• Task instructions: Skip pictures in the listing below; copy exactly the lines from the one with "(139, 419) = (658, 684): white" through the one with "(539, 204) = (523, 189): none -> purple mug", inclusive.

• Given information:
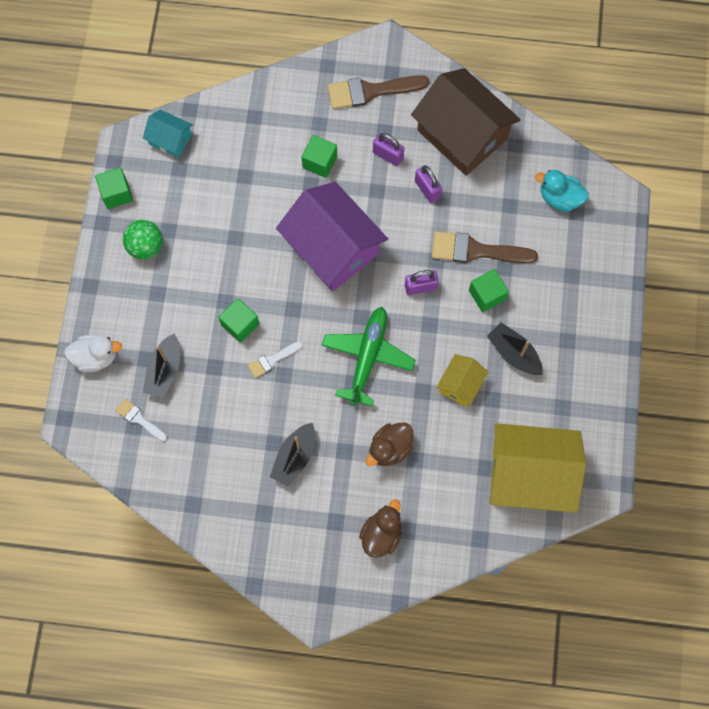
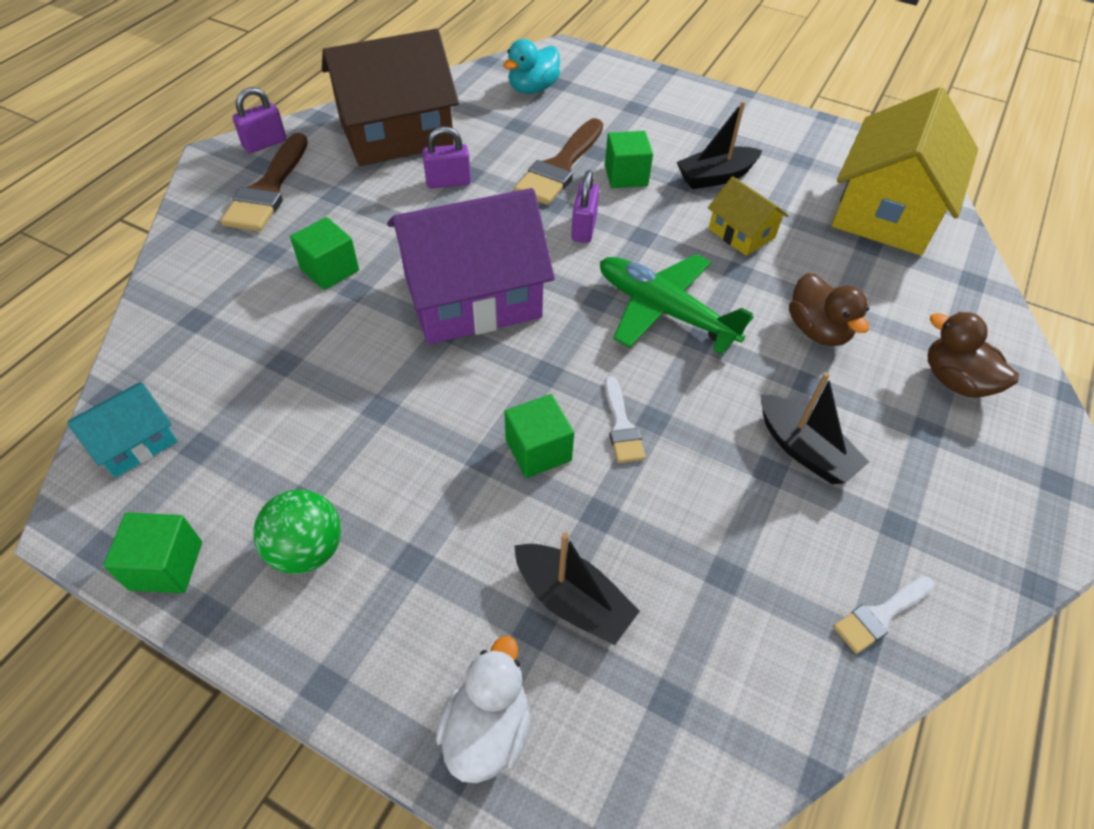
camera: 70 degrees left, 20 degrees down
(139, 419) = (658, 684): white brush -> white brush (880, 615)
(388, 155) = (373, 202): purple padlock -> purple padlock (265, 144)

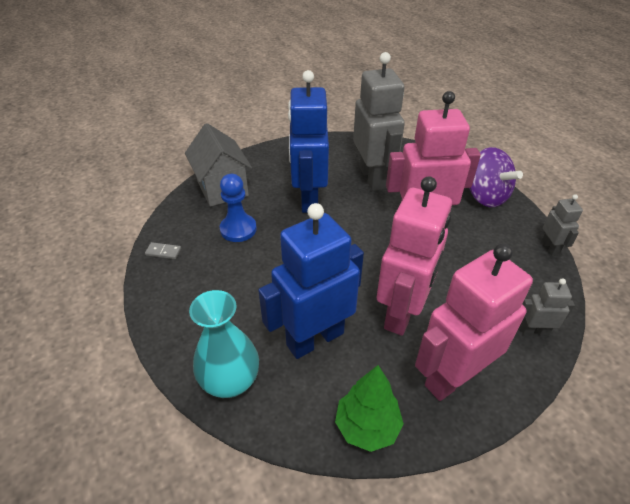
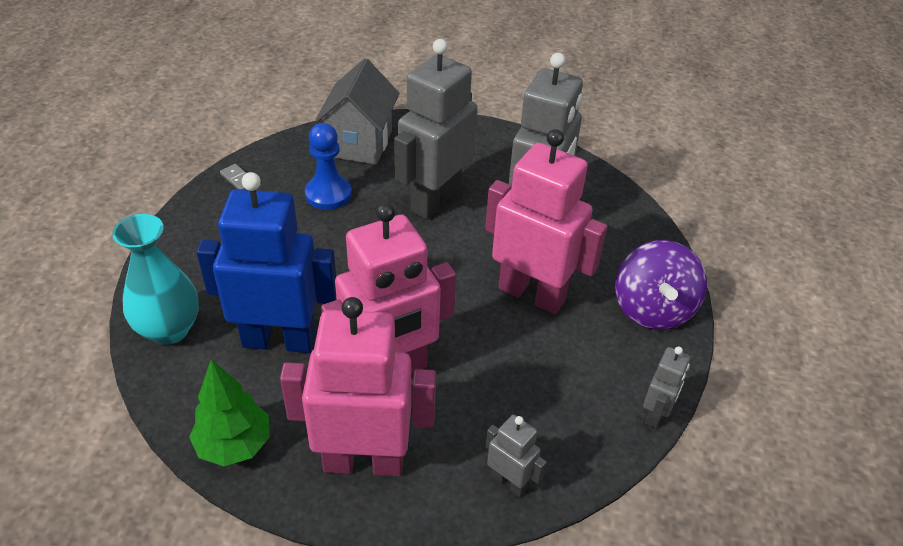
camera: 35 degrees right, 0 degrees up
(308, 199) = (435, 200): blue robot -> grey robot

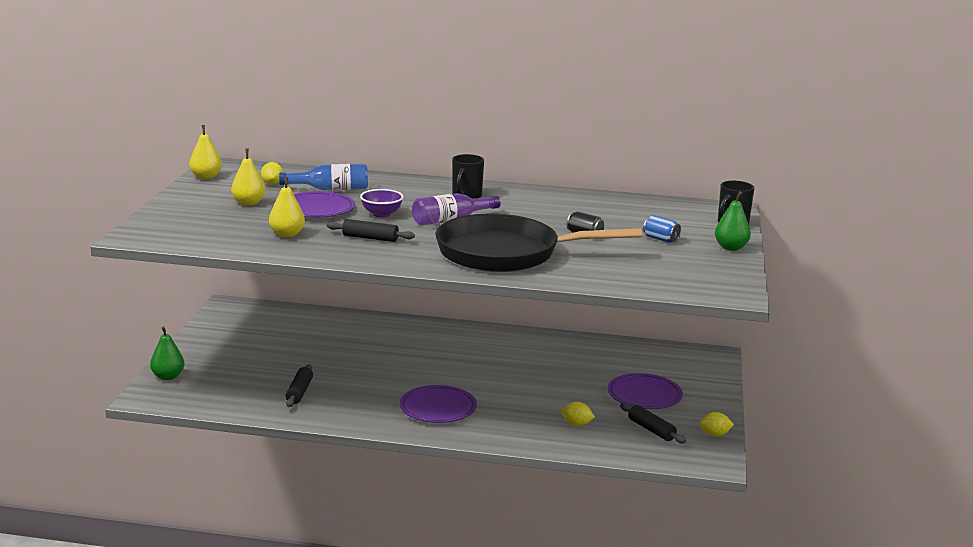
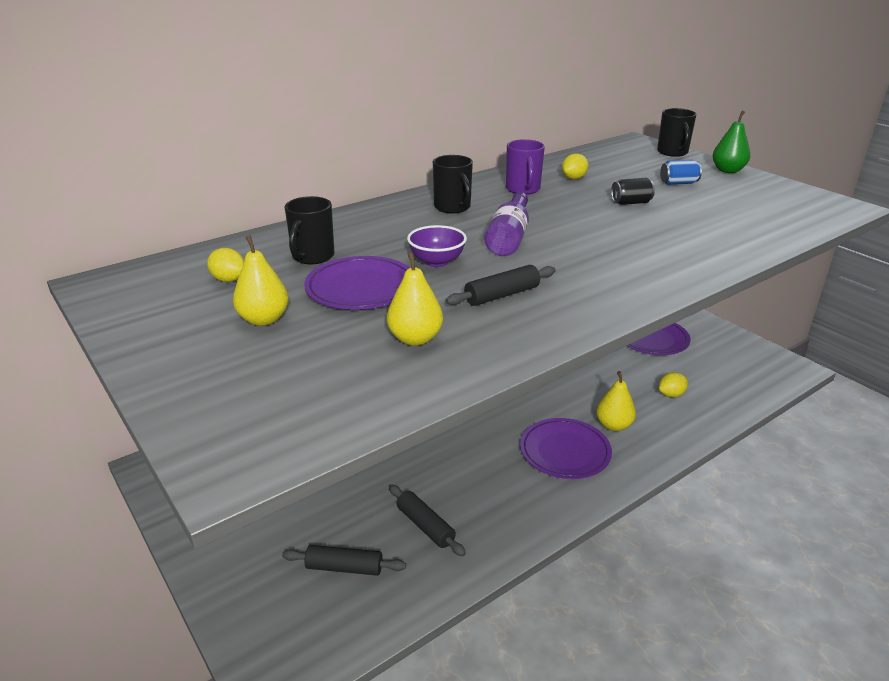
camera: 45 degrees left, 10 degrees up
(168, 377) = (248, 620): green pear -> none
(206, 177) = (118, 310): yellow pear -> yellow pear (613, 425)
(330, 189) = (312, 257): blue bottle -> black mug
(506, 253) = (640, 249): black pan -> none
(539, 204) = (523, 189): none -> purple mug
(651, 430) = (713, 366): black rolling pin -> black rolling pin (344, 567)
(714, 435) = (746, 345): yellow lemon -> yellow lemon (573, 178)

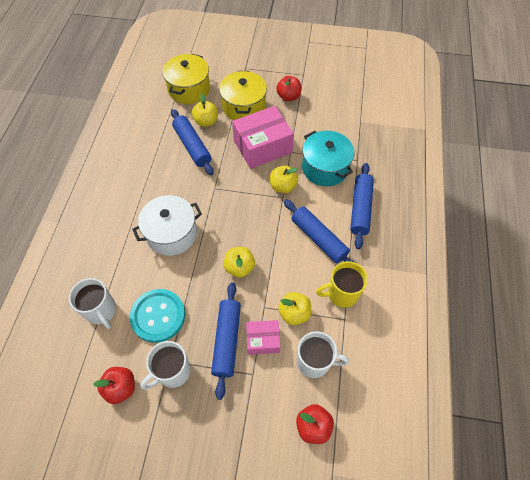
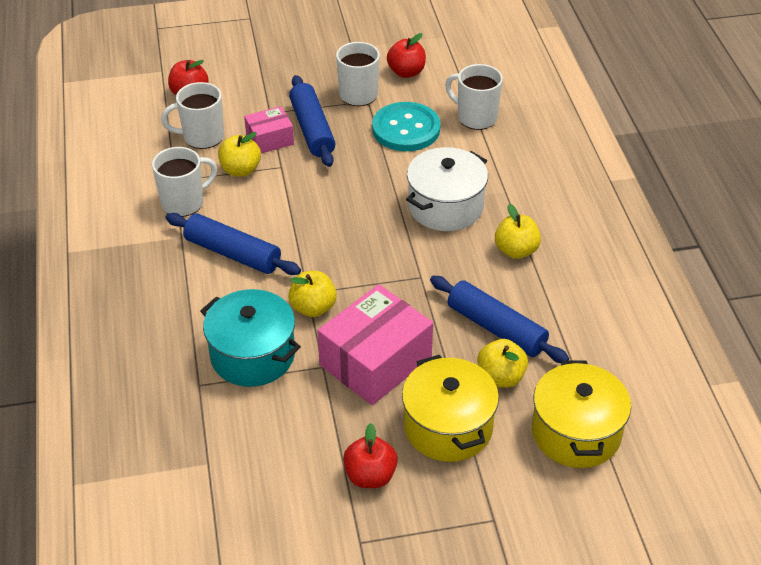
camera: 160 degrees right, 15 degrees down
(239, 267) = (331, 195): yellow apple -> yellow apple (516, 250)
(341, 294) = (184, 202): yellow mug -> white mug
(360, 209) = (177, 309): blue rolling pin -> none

• Your solution:
(139, 419) = (658, 684): white brush -> white brush (880, 615)
(388, 155) = (373, 202): purple padlock -> purple padlock (265, 144)

camera: 35 degrees right, 0 degrees up
(308, 199) = (435, 200): blue robot -> grey robot

camera: 45 degrees left, 10 degrees up
(168, 377) = (248, 620): green pear -> none
(206, 177) = (118, 310): yellow pear -> yellow pear (613, 425)
(330, 189) = (312, 257): blue bottle -> black mug
(506, 253) = (640, 249): black pan -> none
(539, 204) = (523, 189): none -> purple mug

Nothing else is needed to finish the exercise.